**ABOUT THIS EXERCISE**
Extract the stretch of lines that starts at the line with "U21: buffer 74HC125" and ends at the last line of the data below. Give it exactly, without pictures.

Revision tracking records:
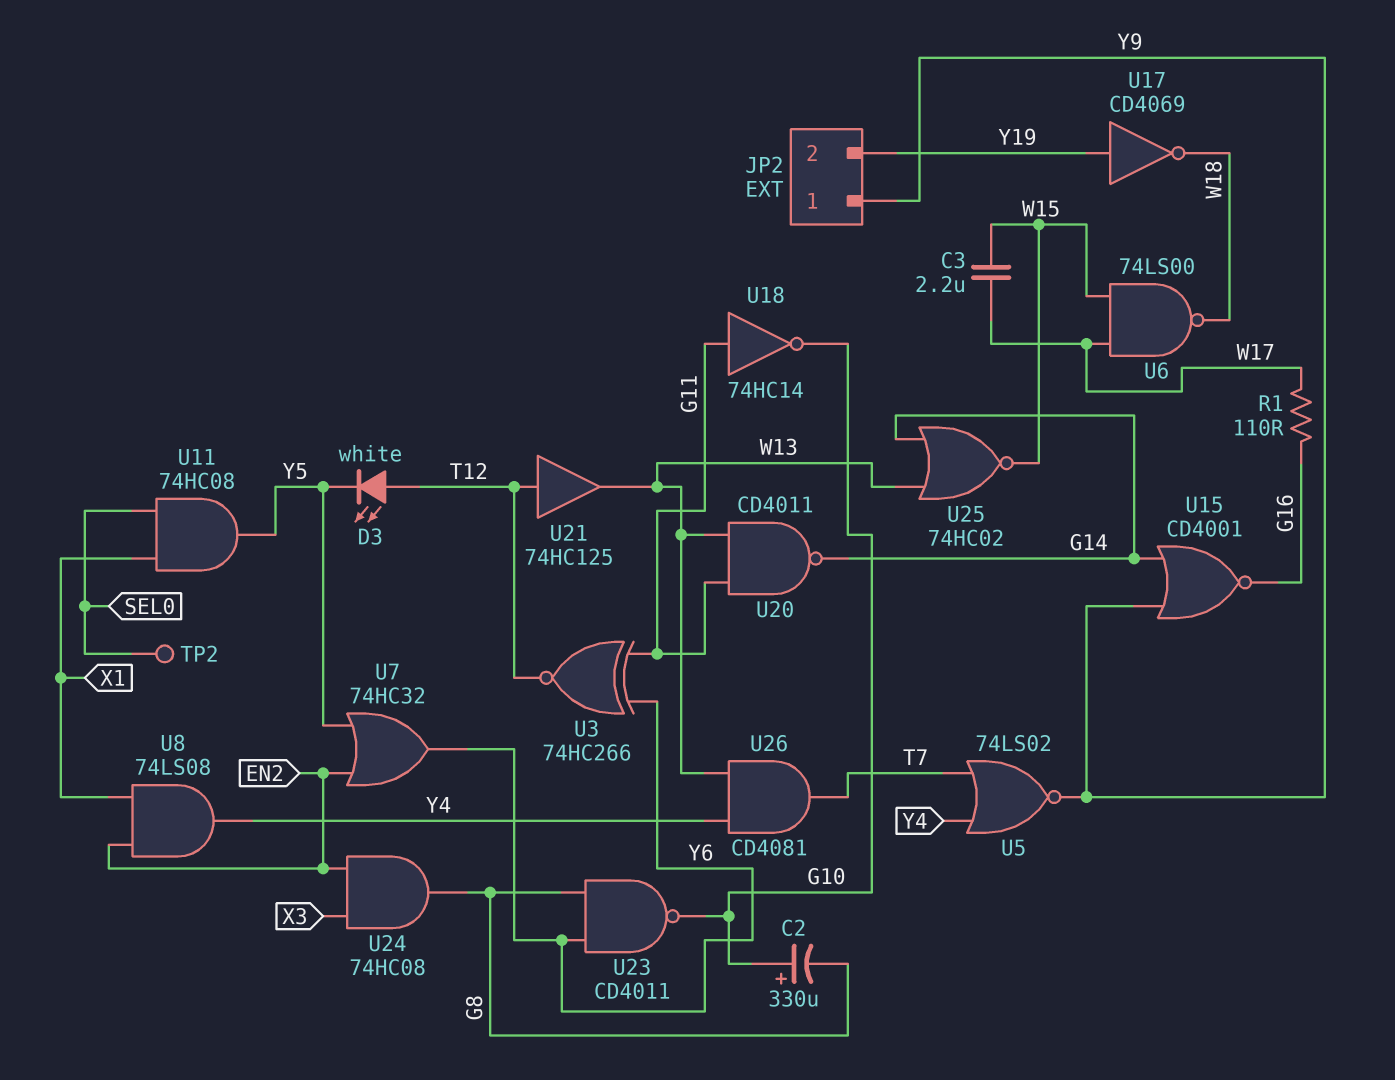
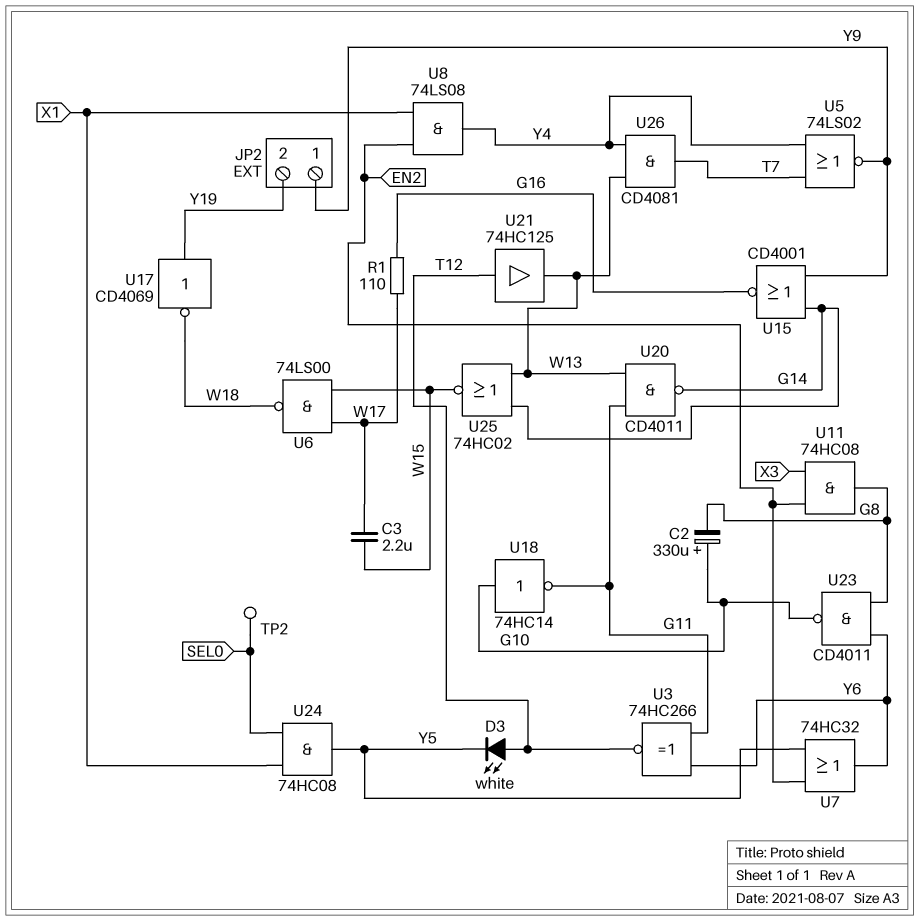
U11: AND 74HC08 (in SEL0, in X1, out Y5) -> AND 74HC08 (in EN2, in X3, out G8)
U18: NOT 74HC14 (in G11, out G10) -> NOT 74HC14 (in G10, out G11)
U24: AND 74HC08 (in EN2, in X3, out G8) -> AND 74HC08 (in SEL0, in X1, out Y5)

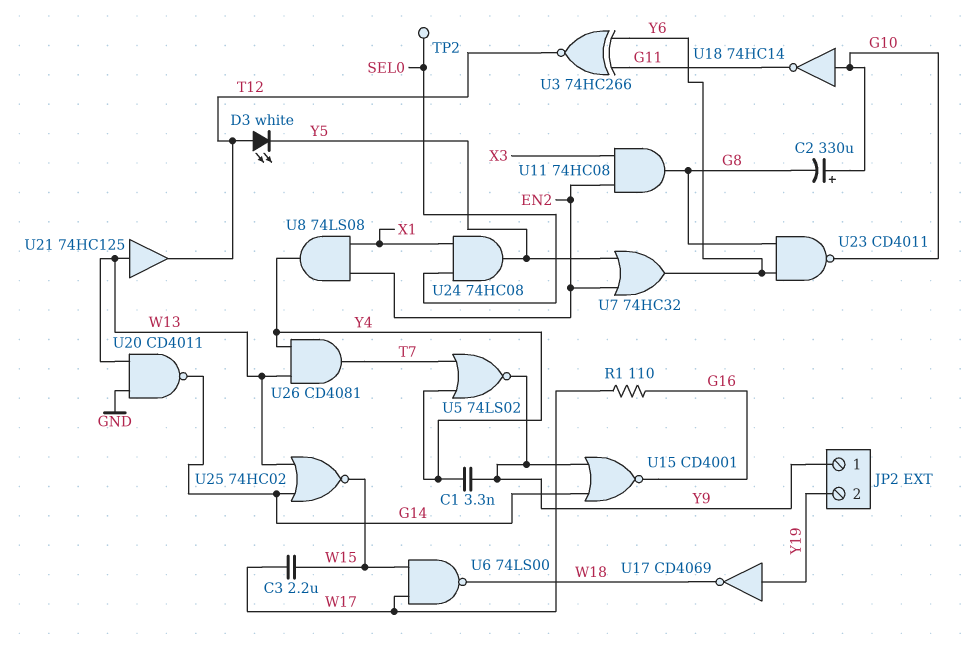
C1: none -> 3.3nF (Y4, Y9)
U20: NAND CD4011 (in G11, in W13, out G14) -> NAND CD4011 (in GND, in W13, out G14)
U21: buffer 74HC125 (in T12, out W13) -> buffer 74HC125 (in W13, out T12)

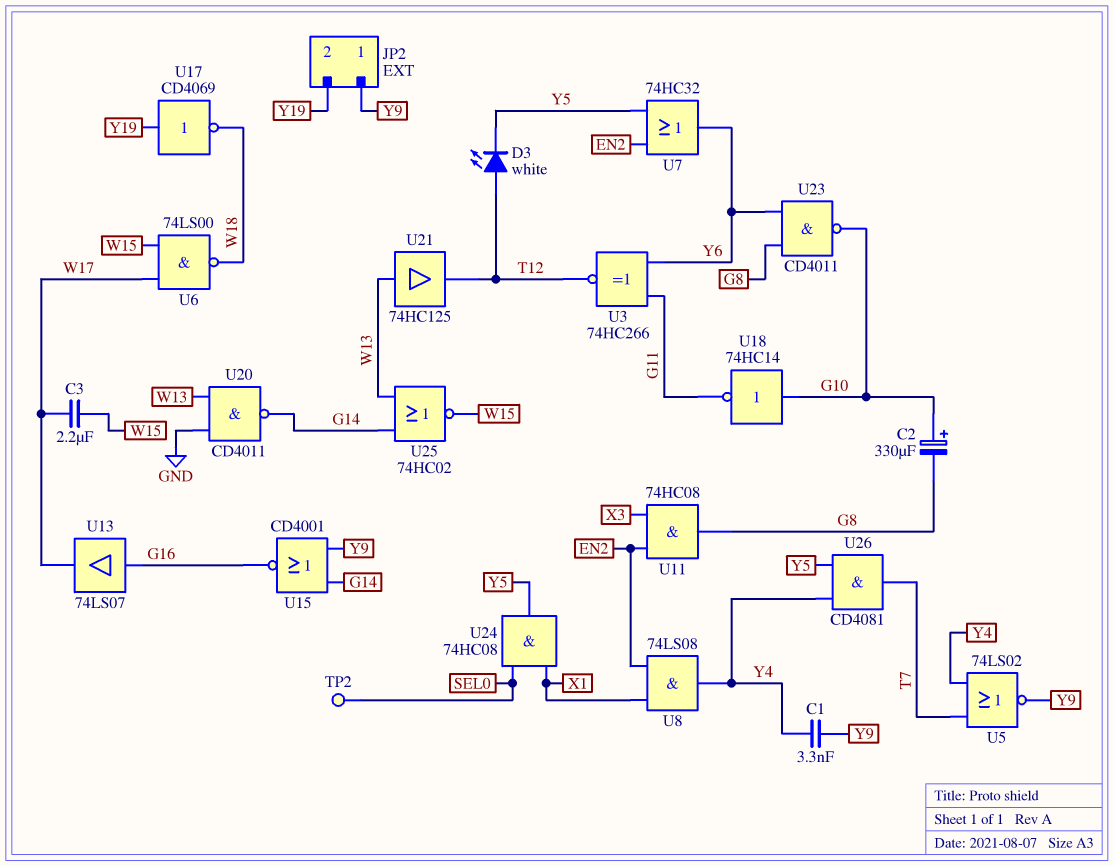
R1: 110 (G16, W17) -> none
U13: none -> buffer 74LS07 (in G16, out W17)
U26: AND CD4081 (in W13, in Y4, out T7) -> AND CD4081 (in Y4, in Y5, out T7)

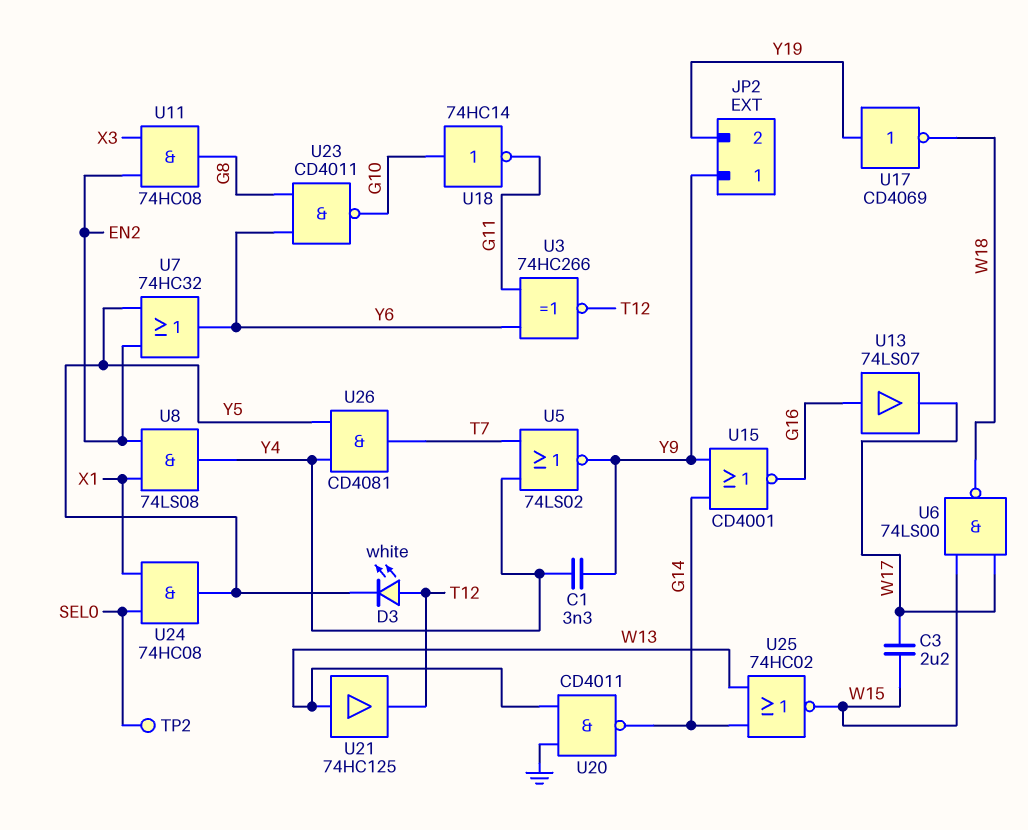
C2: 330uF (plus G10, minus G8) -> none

**TASK RESULT**
U21: buffer 74HC125 (in T12, out W13) -> buffer 74HC125 (in W13, out T12)

R1: 110 (G16, W17) -> none
U13: none -> buffer 74LS07 (in G16, out W17)
U26: AND CD4081 (in W13, in Y4, out T7) -> AND CD4081 (in Y4, in Y5, out T7)

C2: 330uF (plus G10, minus G8) -> none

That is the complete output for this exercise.